§ Assignment: The listing below holds a line with "red brick E5 level 2 -> none" and a line with "white cone J2". Reproduce those two lines exactly, plus everything between them.

§ Listed records:
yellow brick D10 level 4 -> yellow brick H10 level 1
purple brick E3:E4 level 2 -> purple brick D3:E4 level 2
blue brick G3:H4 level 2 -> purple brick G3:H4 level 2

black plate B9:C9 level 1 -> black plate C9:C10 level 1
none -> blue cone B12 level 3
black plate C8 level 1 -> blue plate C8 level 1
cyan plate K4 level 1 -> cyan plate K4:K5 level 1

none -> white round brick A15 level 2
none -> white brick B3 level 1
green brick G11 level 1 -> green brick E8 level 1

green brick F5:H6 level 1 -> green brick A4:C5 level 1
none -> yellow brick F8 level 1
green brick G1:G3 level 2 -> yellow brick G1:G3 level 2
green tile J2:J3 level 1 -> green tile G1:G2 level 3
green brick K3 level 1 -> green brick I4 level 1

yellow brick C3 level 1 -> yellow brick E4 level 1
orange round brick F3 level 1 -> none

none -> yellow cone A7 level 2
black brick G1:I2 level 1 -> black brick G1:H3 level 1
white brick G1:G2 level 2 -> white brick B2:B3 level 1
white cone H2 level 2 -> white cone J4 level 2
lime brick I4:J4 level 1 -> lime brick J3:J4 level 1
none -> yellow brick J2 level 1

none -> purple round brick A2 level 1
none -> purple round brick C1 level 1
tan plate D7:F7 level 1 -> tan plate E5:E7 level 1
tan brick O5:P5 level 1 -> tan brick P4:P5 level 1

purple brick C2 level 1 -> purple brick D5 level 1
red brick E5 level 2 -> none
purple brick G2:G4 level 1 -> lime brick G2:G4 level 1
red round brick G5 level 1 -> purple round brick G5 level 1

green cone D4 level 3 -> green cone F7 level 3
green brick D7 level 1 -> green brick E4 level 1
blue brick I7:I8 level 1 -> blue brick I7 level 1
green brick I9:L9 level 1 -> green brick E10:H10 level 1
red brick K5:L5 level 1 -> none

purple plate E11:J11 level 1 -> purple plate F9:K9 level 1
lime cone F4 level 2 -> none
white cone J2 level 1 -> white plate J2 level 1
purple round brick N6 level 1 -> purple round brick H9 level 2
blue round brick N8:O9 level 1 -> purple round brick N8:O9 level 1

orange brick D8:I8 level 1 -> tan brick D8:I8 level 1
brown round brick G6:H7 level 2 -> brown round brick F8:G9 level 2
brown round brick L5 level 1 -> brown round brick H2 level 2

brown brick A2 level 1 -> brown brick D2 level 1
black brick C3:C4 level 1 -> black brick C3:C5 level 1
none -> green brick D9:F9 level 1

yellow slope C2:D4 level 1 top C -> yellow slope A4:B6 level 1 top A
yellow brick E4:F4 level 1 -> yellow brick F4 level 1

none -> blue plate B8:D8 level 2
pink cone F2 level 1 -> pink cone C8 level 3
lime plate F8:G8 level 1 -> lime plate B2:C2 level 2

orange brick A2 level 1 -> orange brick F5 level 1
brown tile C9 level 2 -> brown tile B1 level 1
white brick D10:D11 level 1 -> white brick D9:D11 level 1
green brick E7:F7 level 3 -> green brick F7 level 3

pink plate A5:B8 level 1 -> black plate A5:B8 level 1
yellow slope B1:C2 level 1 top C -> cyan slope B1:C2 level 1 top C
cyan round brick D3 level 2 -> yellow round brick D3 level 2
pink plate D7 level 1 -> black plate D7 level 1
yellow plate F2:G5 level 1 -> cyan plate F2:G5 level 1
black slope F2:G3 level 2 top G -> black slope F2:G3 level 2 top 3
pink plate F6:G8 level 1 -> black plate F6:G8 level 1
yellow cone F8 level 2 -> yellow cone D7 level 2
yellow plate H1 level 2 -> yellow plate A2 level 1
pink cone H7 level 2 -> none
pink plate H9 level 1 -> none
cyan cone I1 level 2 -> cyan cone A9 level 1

§ Written response:
red brick E5 level 2 -> none
purple brick G2:G4 level 1 -> lime brick G2:G4 level 1
red round brick G5 level 1 -> purple round brick G5 level 1

green cone D4 level 3 -> green cone F7 level 3
green brick D7 level 1 -> green brick E4 level 1
blue brick I7:I8 level 1 -> blue brick I7 level 1
green brick I9:L9 level 1 -> green brick E10:H10 level 1
red brick K5:L5 level 1 -> none

purple plate E11:J11 level 1 -> purple plate F9:K9 level 1
lime cone F4 level 2 -> none
white cone J2 level 1 -> white plate J2 level 1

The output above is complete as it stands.